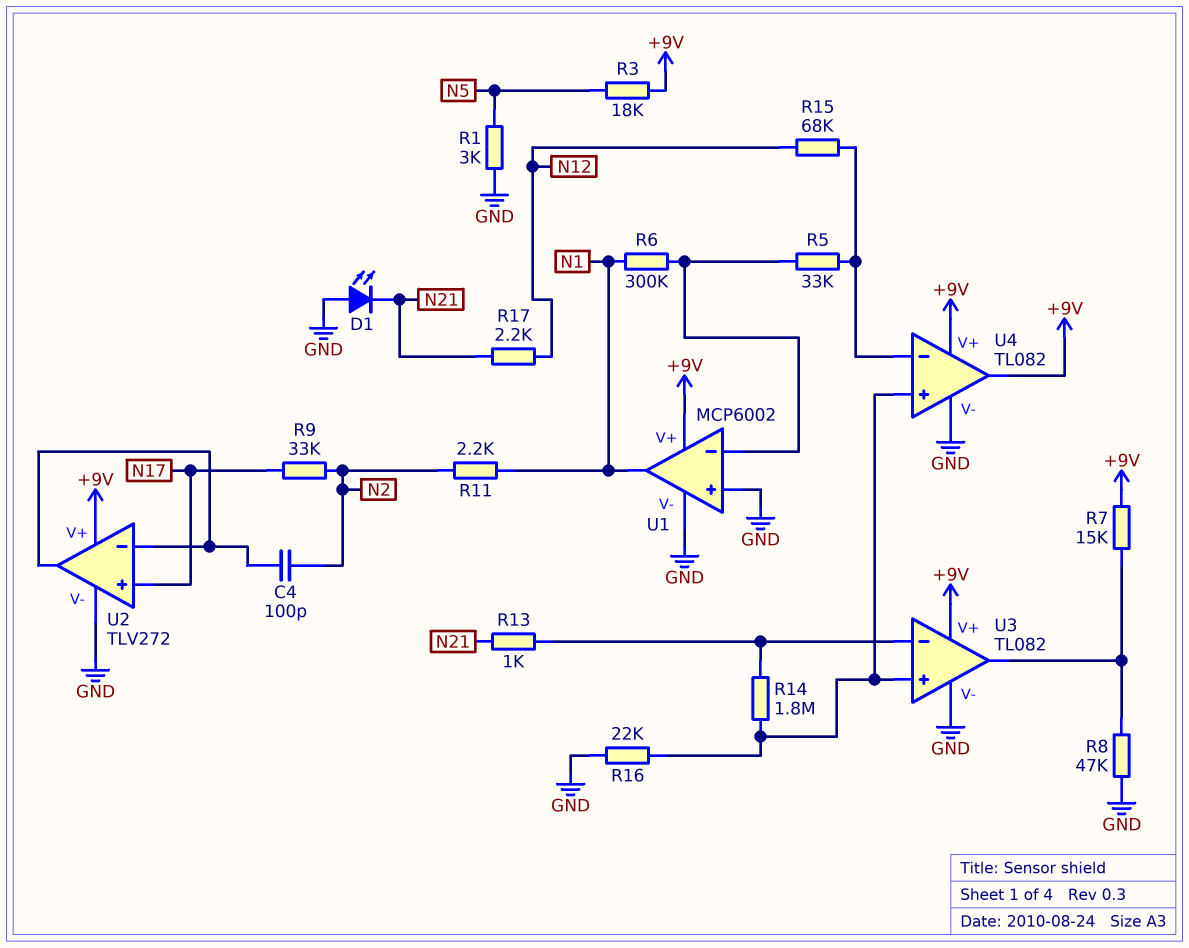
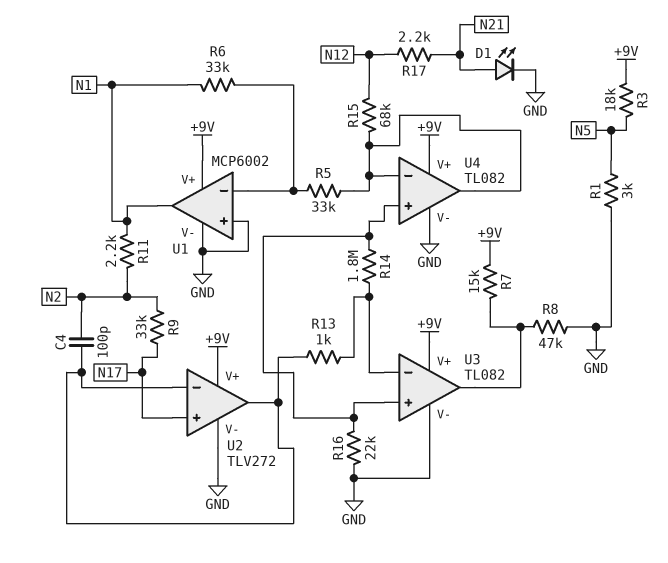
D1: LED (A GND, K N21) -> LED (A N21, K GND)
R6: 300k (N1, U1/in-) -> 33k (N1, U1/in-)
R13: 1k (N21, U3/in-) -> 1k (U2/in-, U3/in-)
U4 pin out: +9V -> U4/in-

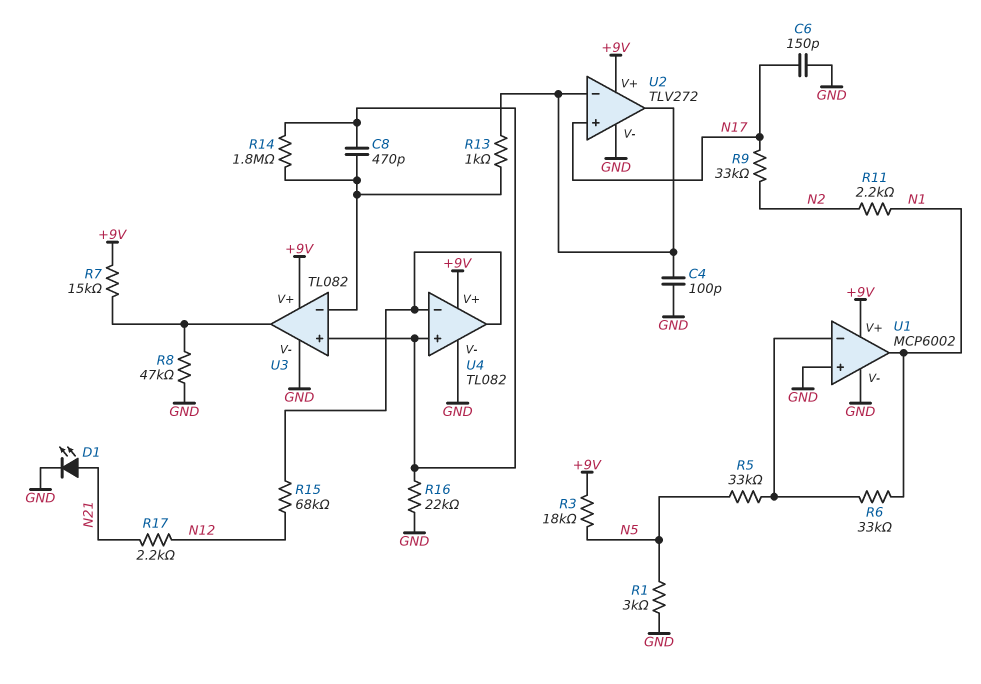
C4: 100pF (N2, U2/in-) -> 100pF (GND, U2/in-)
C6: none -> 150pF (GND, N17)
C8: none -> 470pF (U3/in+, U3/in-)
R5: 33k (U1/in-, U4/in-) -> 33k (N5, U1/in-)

· · · ·

→ Directions for this task: Go line by line through the records above and copy each one containing "none".

→ Result below:
C6: none -> 150pF (GND, N17)
C8: none -> 470pF (U3/in+, U3/in-)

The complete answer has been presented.